_EXERCISE:_ If a line below contains the string "swapped", copy it out.
───── EXCERPTED DATA
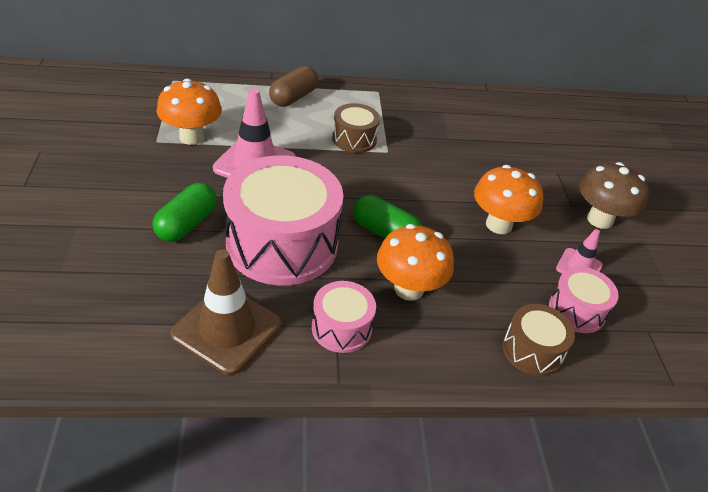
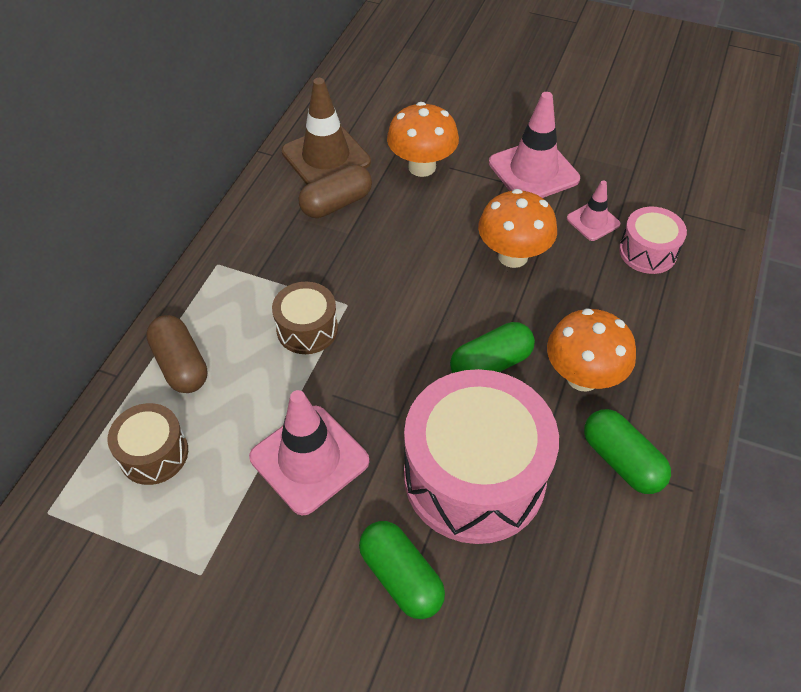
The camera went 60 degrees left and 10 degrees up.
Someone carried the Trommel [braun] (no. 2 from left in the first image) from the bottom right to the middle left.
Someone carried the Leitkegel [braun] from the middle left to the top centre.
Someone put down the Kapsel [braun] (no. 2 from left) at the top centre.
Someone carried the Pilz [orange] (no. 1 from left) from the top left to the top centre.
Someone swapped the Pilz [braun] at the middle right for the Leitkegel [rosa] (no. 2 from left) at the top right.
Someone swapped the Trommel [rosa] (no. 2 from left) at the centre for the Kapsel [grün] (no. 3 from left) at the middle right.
──────────
_EXPECTED ANSWER:_
Someone swapped the Pilz [braun] at the middle right for the Leitkegel [rosa] (no. 2 from left) at the top right.
Someone swapped the Trommel [rosa] (no. 2 from left) at the centre for the Kapsel [grün] (no. 3 from left) at the middle right.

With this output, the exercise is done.